# HOW TO COMPLETE THIS TASK:
Only one stretch of the data below is wanted: the lines from the one with "C4: 4.7uF (plus" through the one with "SW1: switch (+5V, PWR) -> button (+5V, PWR)", repeated exactly.

# RECORDS PROVIDED:
━━━━━━━━━━
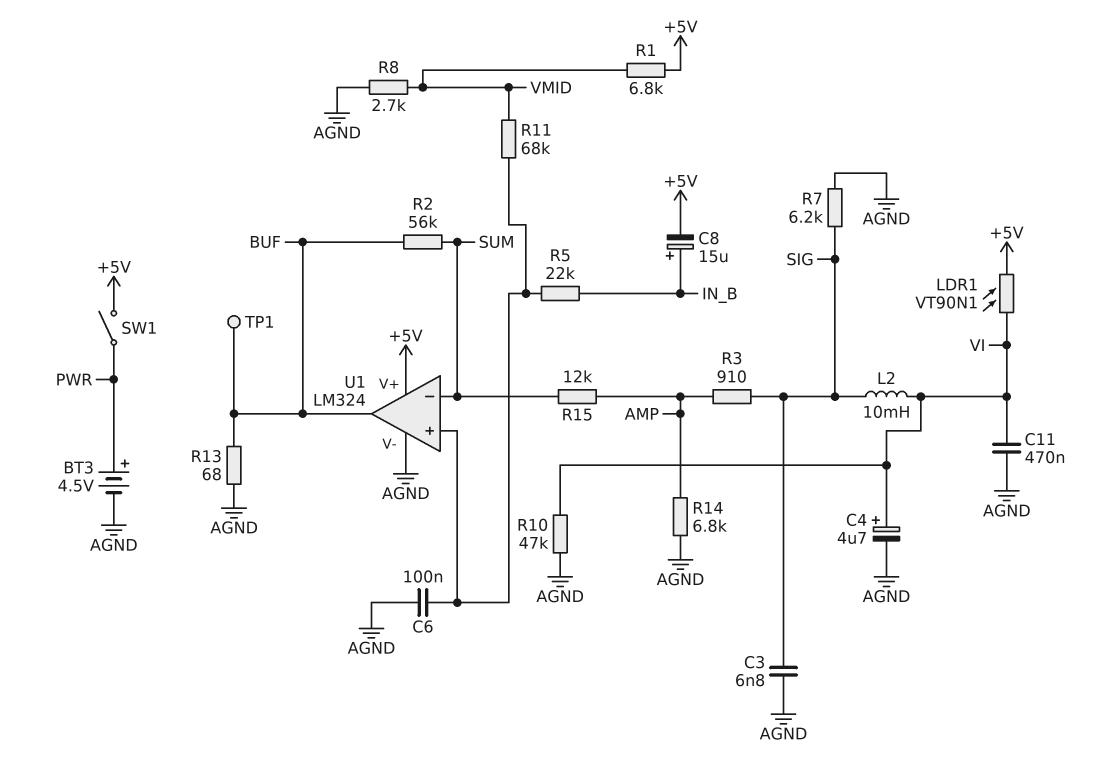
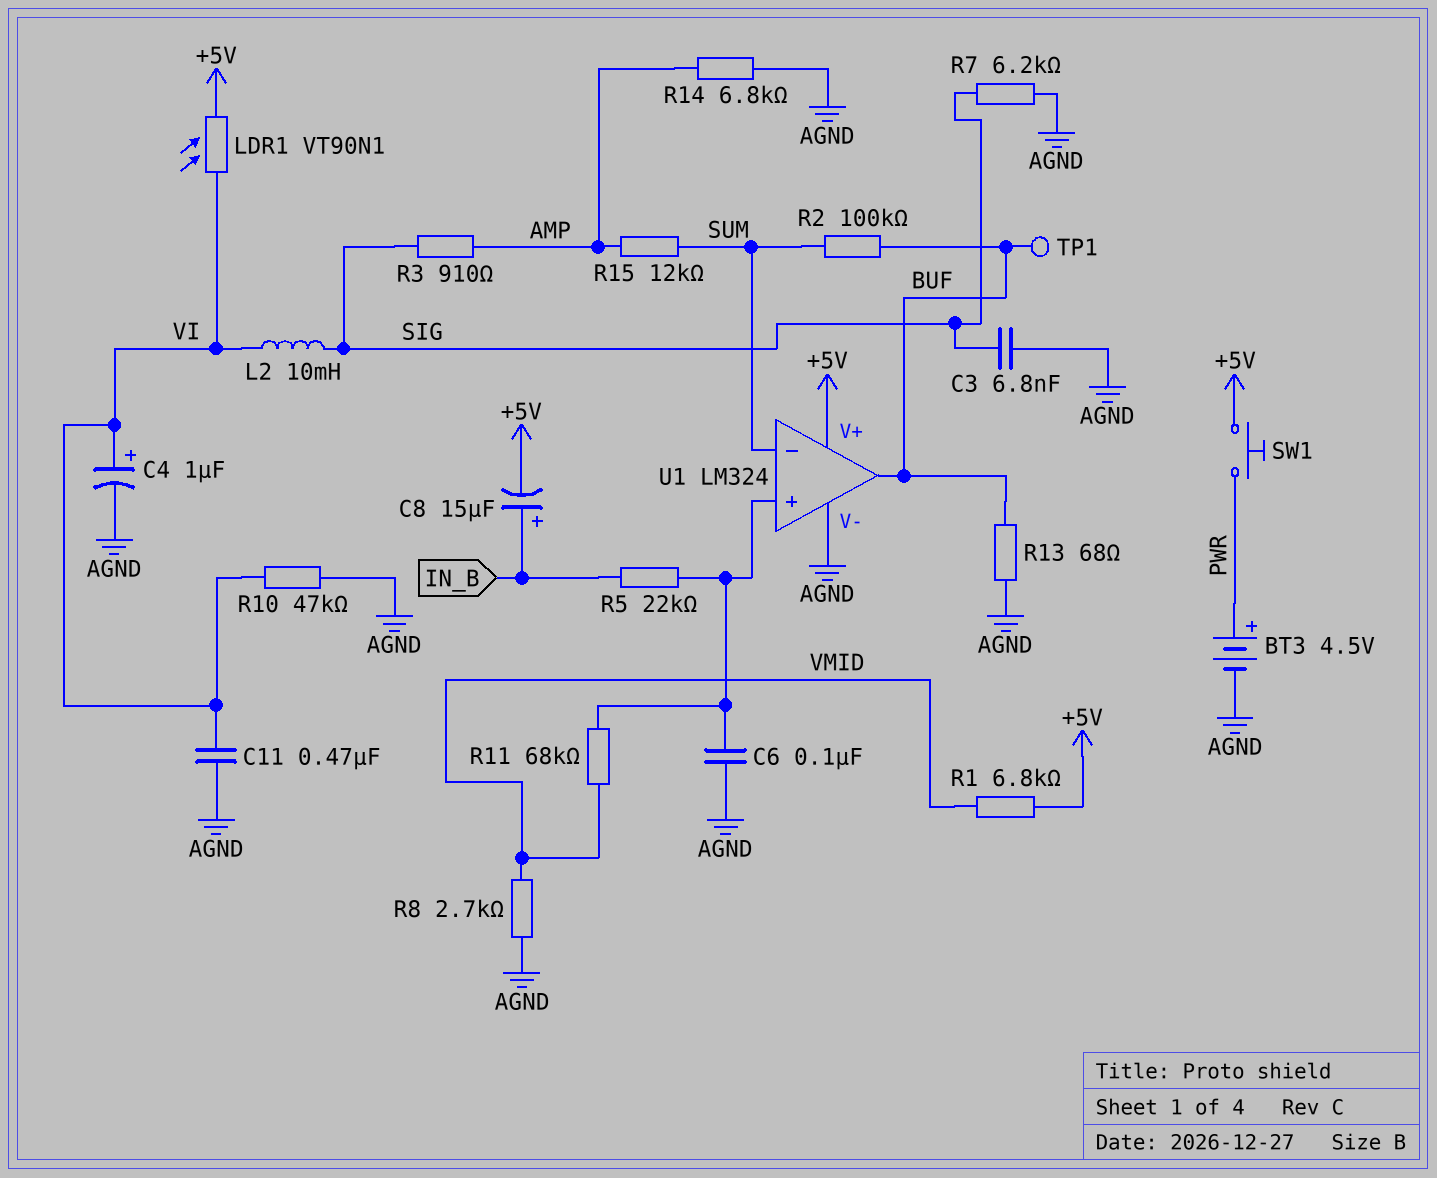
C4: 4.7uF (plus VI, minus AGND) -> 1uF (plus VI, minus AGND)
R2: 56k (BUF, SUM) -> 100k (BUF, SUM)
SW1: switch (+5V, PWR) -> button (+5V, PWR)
━━━━━━━━━━
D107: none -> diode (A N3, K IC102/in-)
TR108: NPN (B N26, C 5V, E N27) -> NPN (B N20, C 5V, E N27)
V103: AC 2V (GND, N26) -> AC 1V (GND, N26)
━━━━━━━━━━
# TASK SOLUTION:
C4: 4.7uF (plus VI, minus AGND) -> 1uF (plus VI, minus AGND)
R2: 56k (BUF, SUM) -> 100k (BUF, SUM)
SW1: switch (+5V, PWR) -> button (+5V, PWR)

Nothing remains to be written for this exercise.